**EXERCISE DESCRIPTION:** What you should give back is every line from the one containing "(574, 192) = (756, 317): none" through the last line of the records below, word for word and without pictures.

**DATA LISTING:**
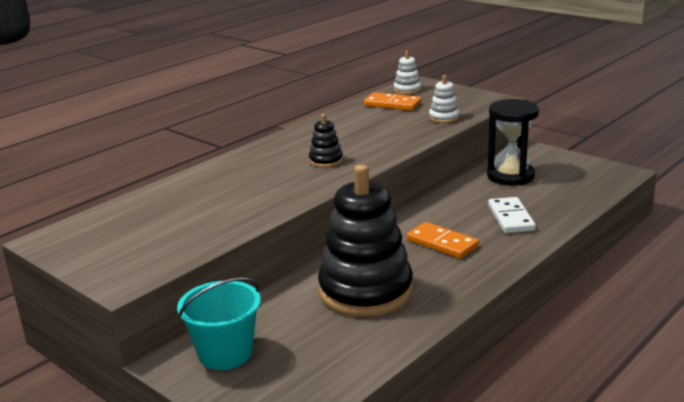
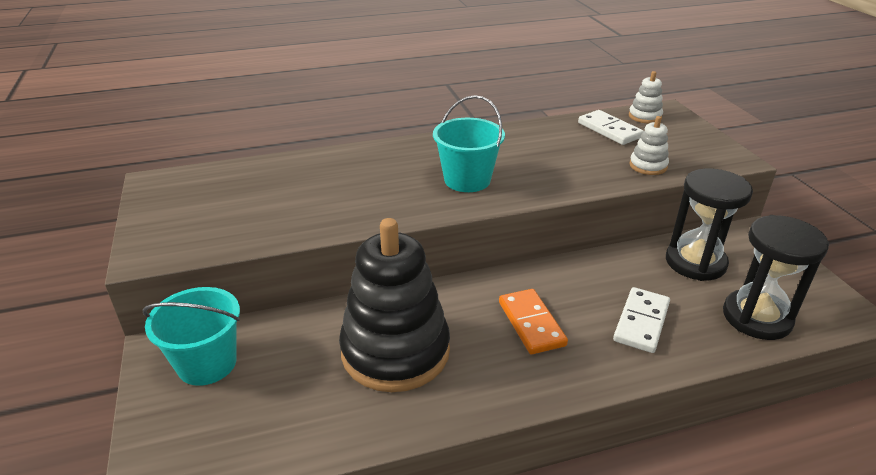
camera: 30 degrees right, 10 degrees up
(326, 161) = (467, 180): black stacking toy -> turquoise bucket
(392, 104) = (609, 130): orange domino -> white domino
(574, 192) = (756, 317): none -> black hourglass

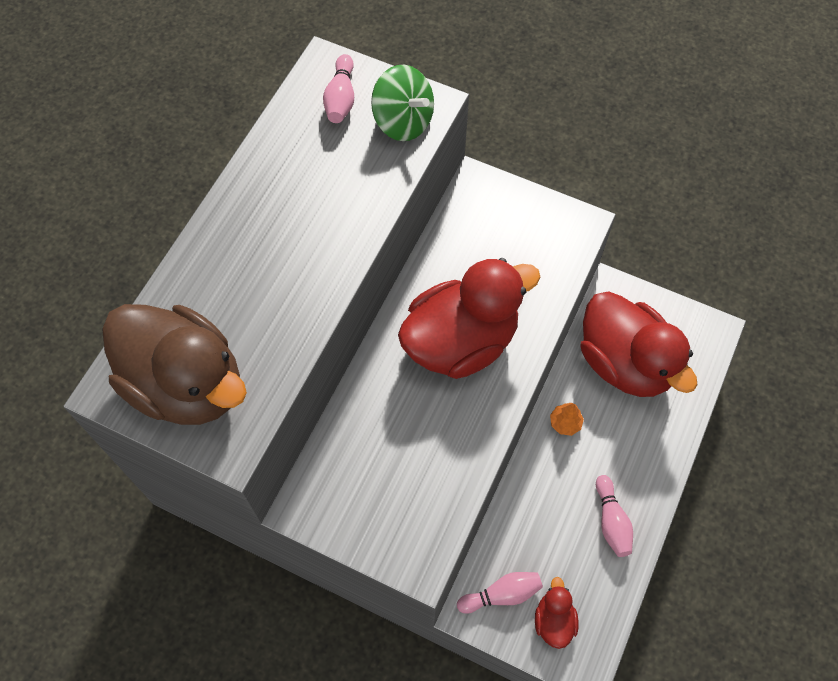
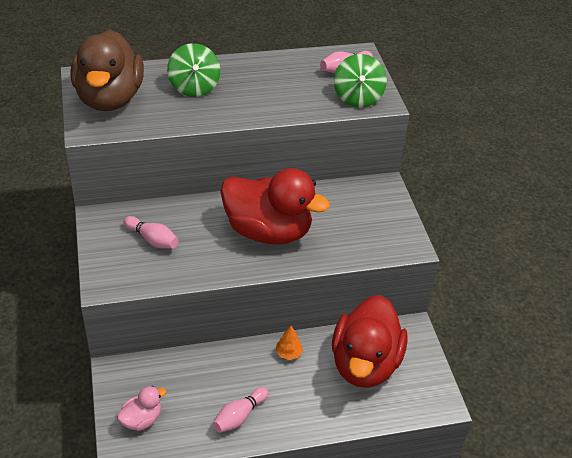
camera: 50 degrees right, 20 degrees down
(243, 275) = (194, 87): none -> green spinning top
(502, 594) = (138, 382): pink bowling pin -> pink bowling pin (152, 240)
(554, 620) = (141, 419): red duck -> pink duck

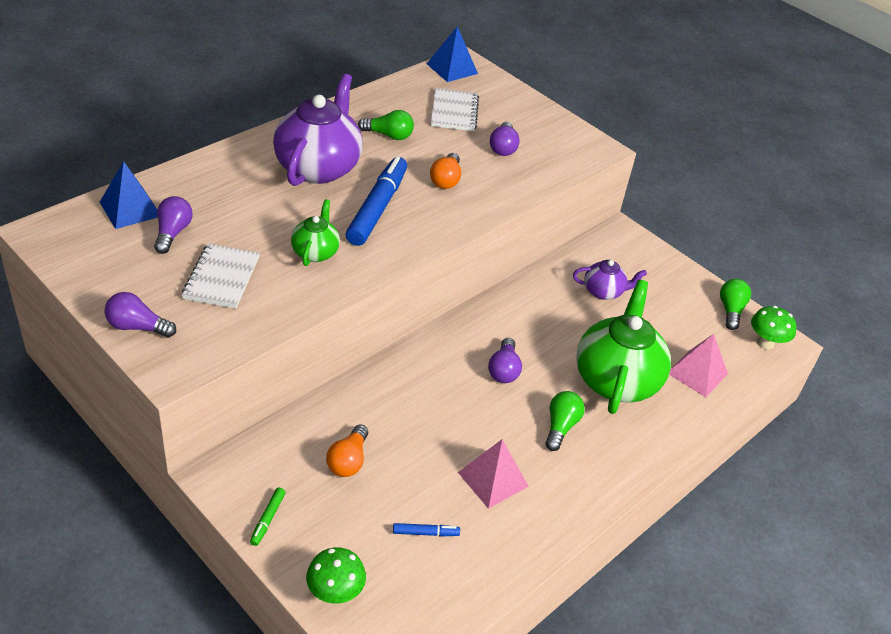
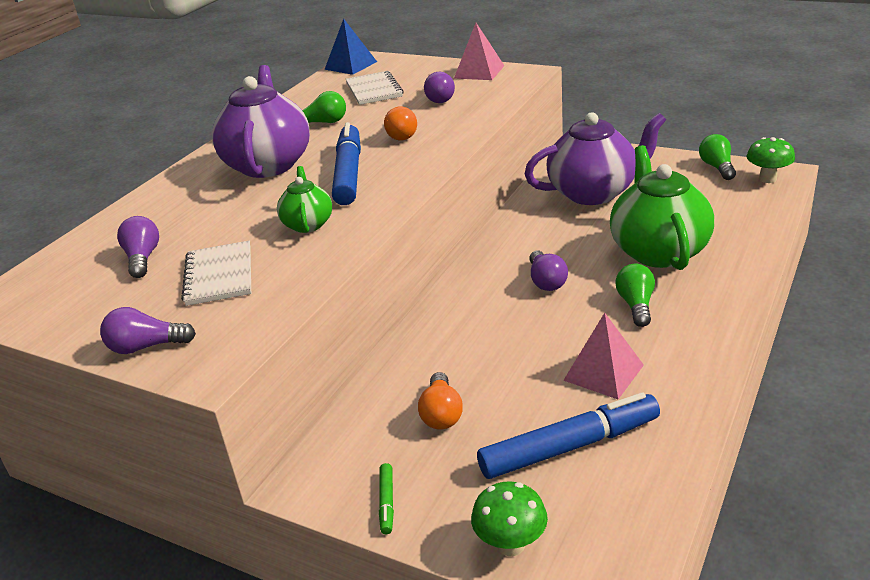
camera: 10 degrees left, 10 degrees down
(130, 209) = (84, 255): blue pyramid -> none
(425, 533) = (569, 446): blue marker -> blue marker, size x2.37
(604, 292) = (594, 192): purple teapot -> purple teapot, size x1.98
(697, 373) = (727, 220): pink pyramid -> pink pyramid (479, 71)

**ANSWER SECTION:**
(574, 192) = (756, 317): none -> black hourglass

camera: 50 degrees right, 20 degrees down
(243, 275) = (194, 87): none -> green spinning top
(502, 594) = (138, 382): pink bowling pin -> pink bowling pin (152, 240)
(554, 620) = (141, 419): red duck -> pink duck

camera: 10 degrees left, 10 degrees down
(130, 209) = (84, 255): blue pyramid -> none
(425, 533) = (569, 446): blue marker -> blue marker, size x2.37
(604, 292) = (594, 192): purple teapot -> purple teapot, size x1.98
(697, 373) = (727, 220): pink pyramid -> pink pyramid (479, 71)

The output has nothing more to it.